Assignment: From the data underneath, reproduce exactly the stretch that begins at the line with "purple brick F3:H4" and ends after the line with "white cone C8".

Task material:
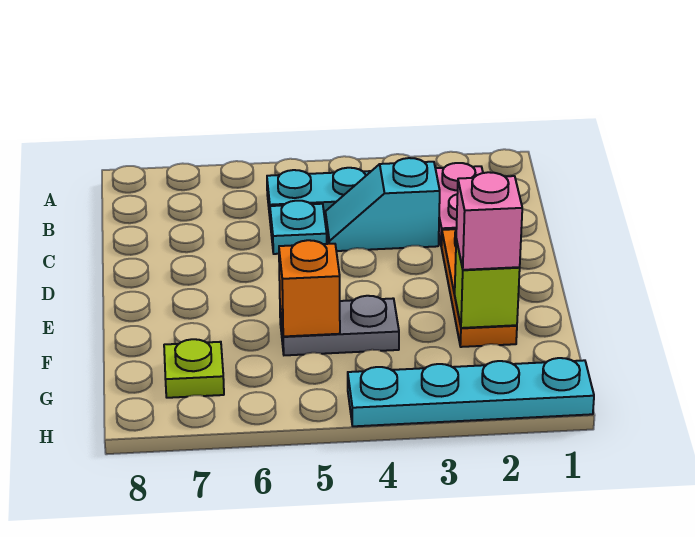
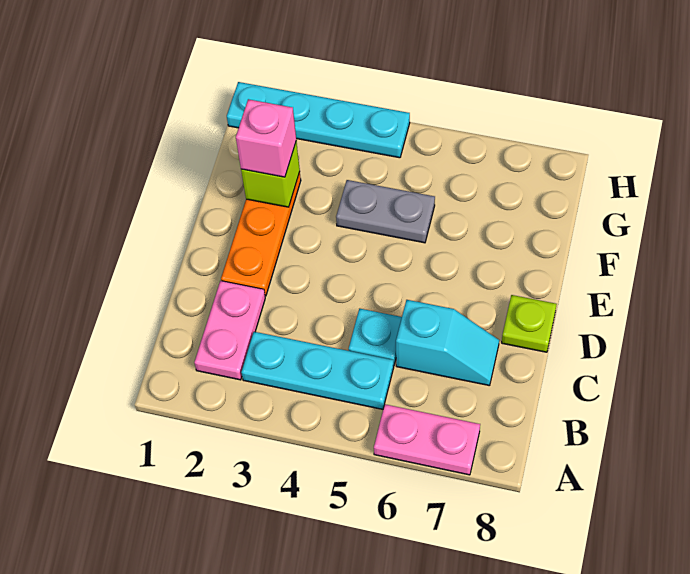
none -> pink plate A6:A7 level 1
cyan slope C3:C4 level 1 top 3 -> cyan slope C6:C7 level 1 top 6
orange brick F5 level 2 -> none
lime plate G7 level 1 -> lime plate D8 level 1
---
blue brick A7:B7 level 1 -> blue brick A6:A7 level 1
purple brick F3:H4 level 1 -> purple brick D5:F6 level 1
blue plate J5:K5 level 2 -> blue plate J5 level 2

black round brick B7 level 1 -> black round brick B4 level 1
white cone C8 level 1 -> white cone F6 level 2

Answer box:
purple brick F3:H4 level 1 -> purple brick D5:F6 level 1
blue plate J5:K5 level 2 -> blue plate J5 level 2

black round brick B7 level 1 -> black round brick B4 level 1
white cone C8 level 1 -> white cone F6 level 2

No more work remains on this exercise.